►

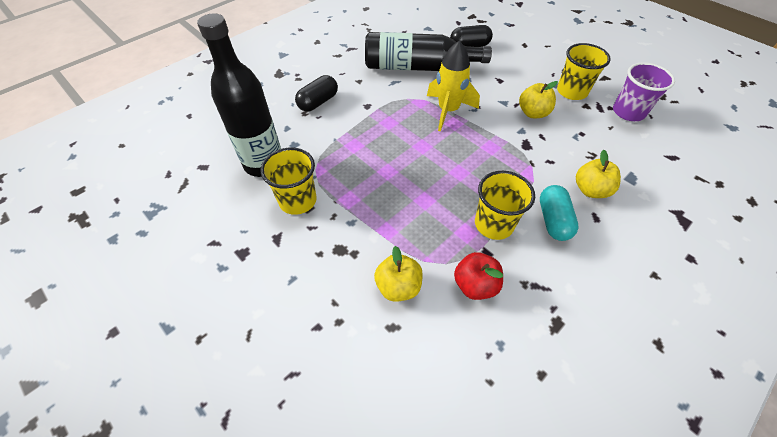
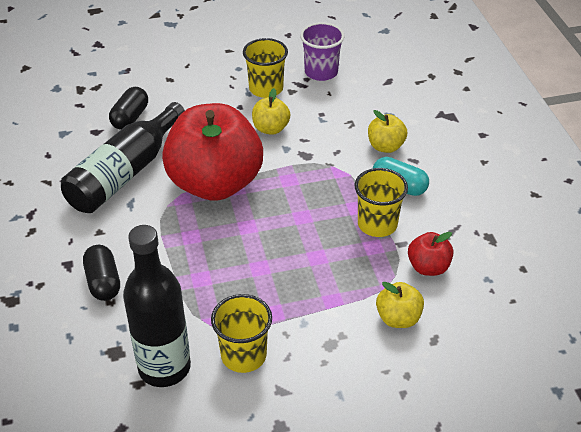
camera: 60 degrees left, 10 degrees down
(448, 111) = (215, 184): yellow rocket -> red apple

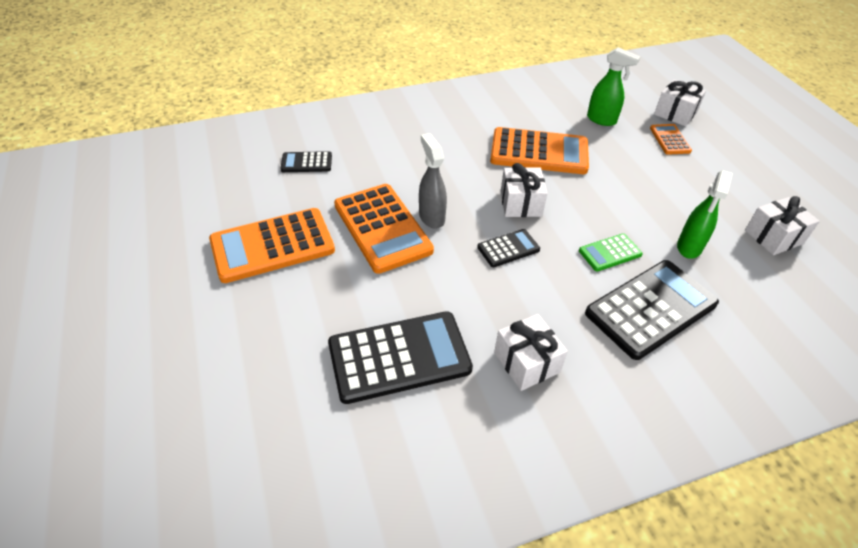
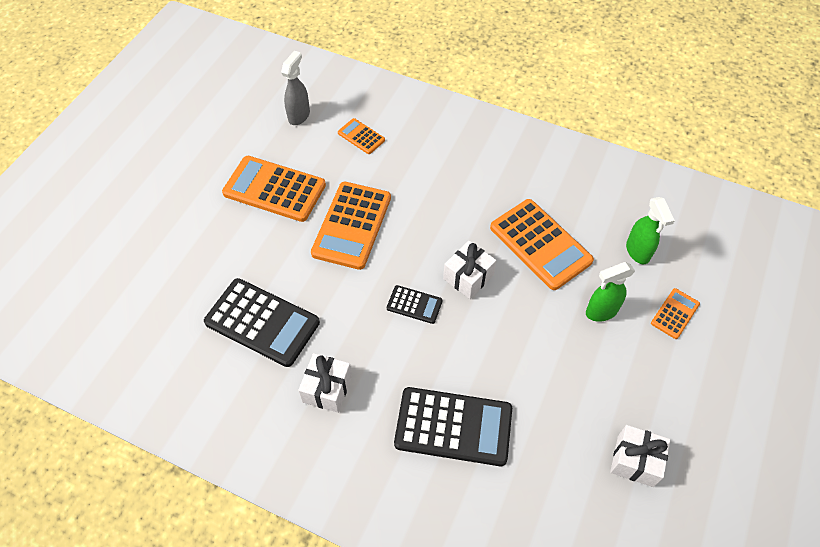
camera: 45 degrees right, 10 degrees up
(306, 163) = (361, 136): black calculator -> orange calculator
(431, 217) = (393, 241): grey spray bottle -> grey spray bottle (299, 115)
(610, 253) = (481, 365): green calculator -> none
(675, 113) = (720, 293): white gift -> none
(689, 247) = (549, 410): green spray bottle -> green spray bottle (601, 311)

◄
►

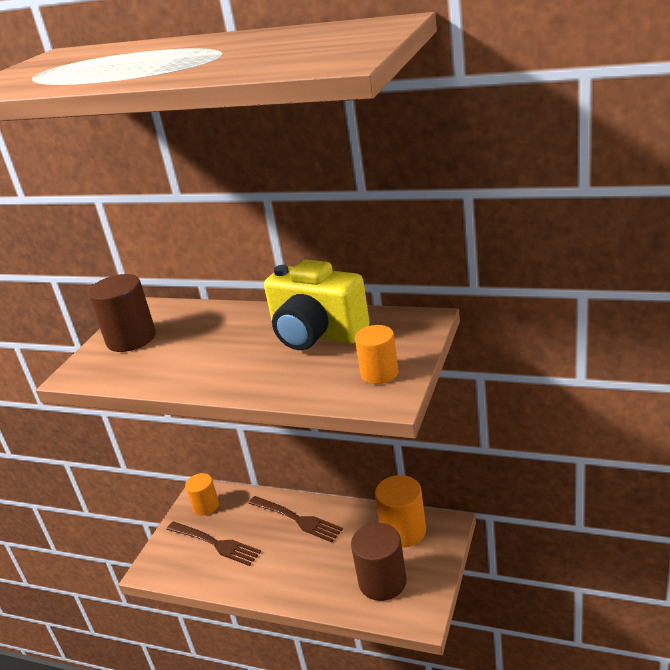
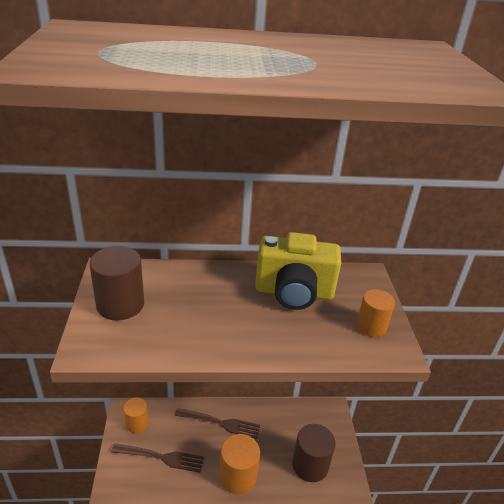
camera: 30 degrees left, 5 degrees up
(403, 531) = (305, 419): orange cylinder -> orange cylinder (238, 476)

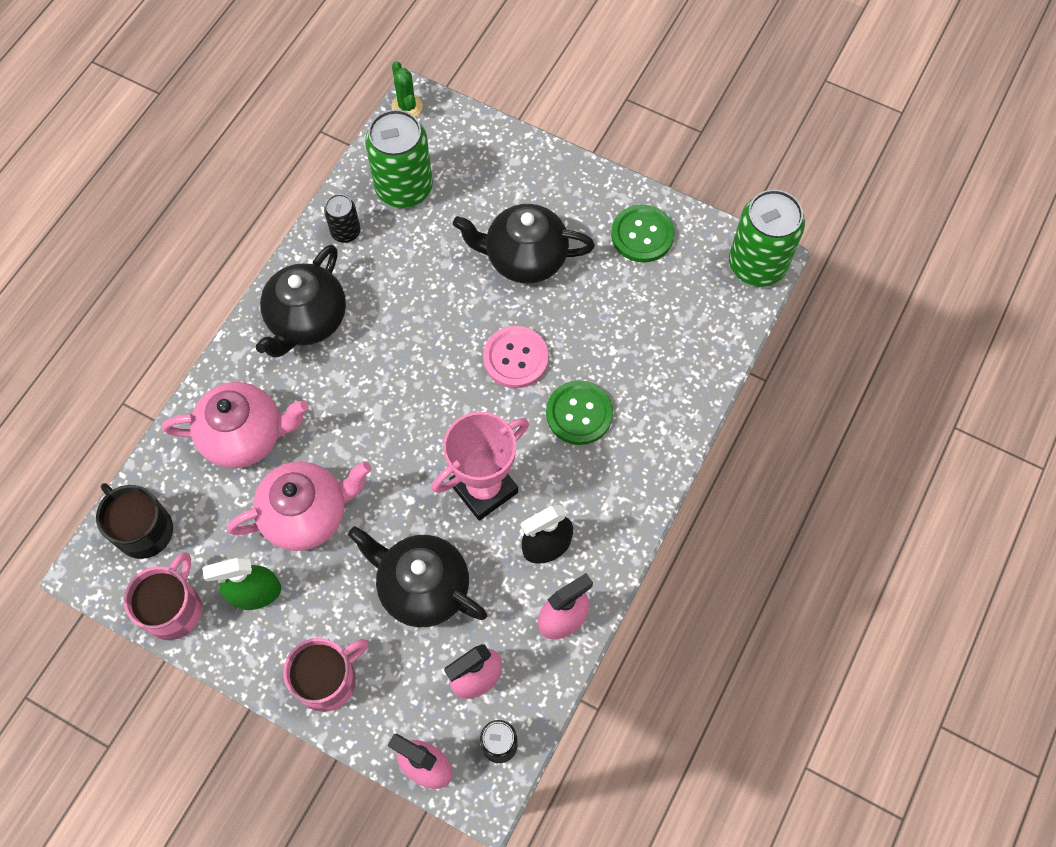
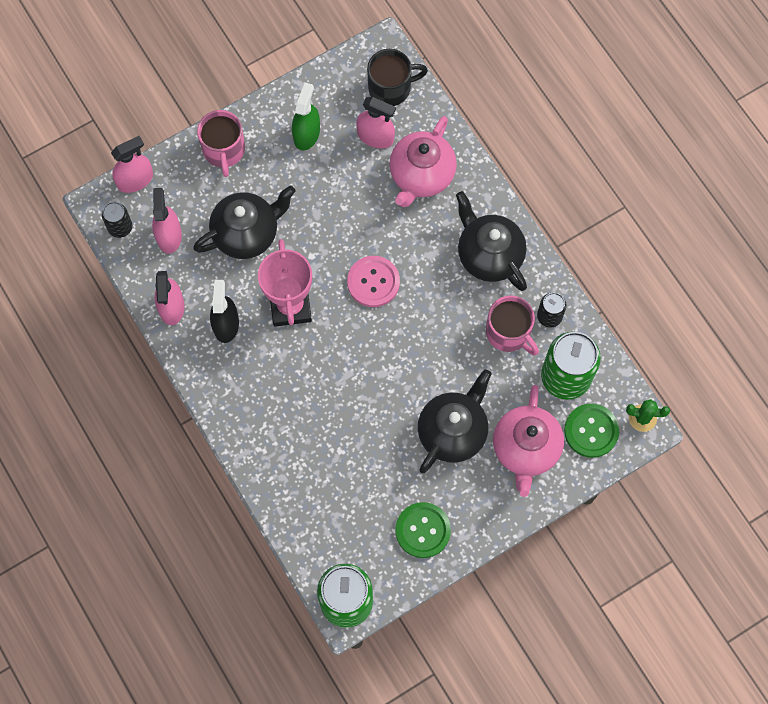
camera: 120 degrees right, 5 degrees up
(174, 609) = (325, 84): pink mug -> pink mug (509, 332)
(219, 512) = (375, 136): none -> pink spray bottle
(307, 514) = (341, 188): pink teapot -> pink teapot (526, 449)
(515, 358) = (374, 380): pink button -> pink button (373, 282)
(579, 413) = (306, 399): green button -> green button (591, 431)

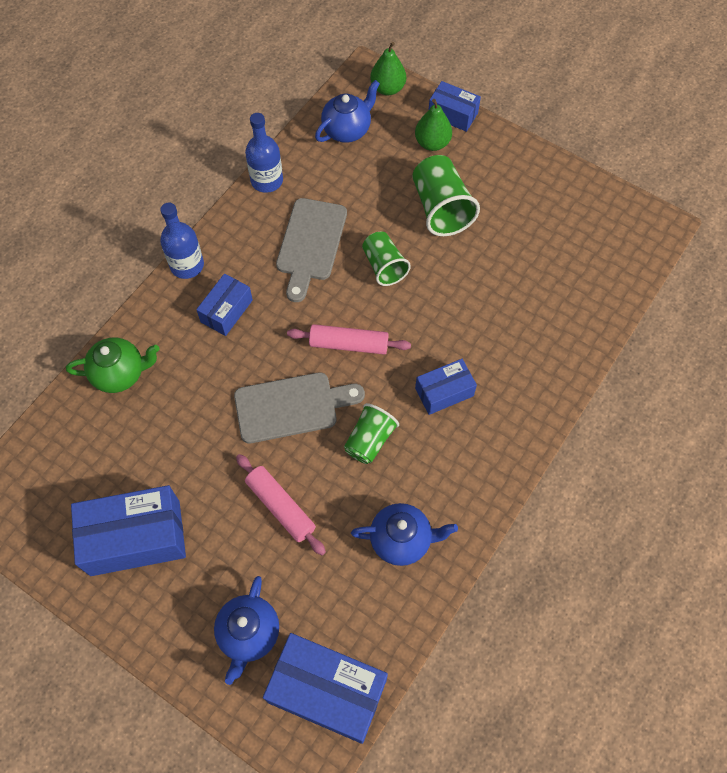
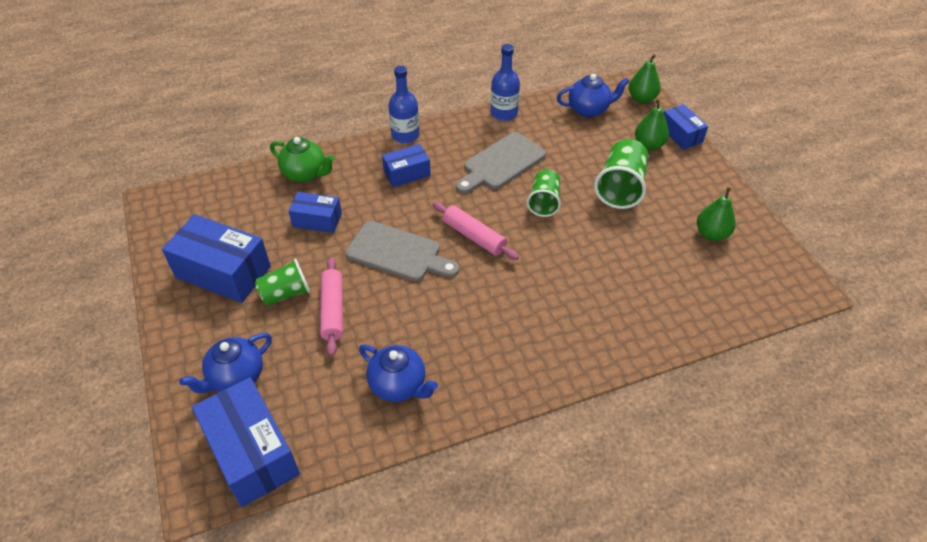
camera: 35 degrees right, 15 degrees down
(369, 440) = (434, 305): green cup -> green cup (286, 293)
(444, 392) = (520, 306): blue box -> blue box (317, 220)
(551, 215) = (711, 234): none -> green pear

◄
►

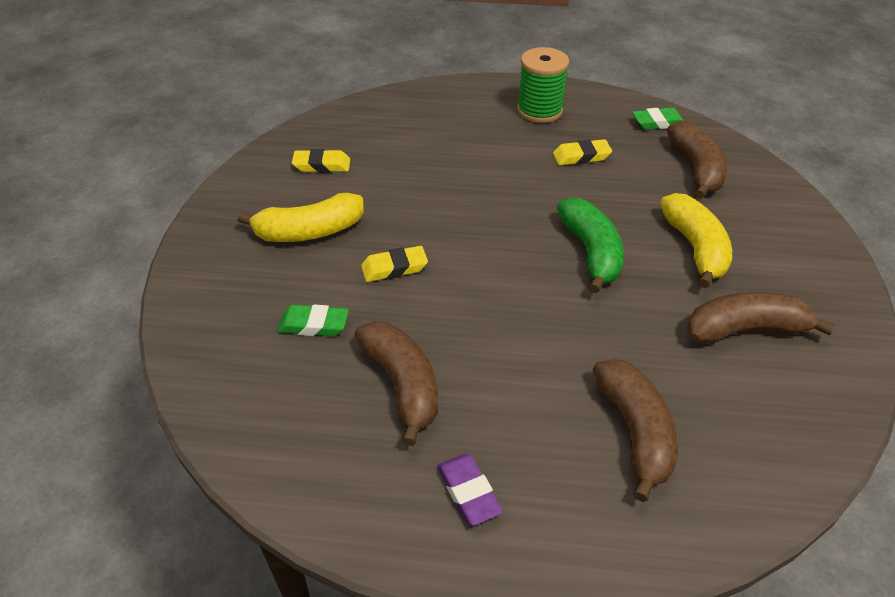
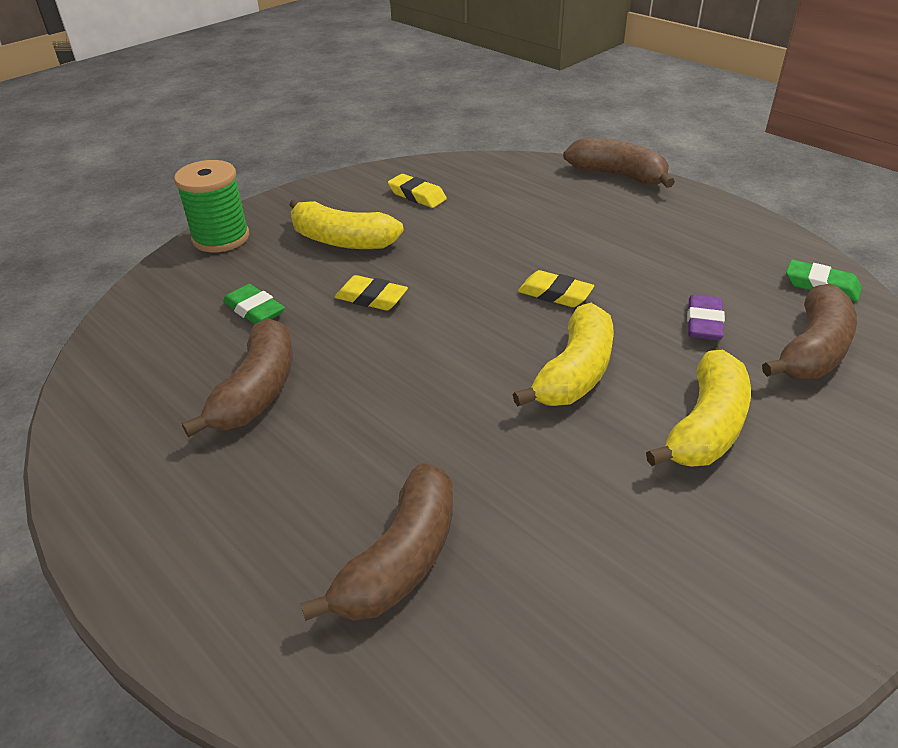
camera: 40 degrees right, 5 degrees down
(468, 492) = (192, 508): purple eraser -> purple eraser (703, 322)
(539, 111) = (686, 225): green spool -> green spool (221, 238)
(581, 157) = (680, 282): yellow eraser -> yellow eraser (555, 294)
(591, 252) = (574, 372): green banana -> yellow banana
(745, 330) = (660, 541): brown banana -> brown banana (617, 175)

◄

[PROMPT]:
Write down exactly what the lines above say, from the line holding "(448, 111) = (215, 184): yellow" through the line holding "(689, 247) = (549, 410): green", and nothing more. Do not copy the pictures.

[ANSWER TO THIS TASK]:
(448, 111) = (215, 184): yellow rocket -> red apple

camera: 45 degrees right, 10 degrees up
(306, 163) = (361, 136): black calculator -> orange calculator
(431, 217) = (393, 241): grey spray bottle -> grey spray bottle (299, 115)
(610, 253) = (481, 365): green calculator -> none
(675, 113) = (720, 293): white gift -> none
(689, 247) = (549, 410): green spray bottle -> green spray bottle (601, 311)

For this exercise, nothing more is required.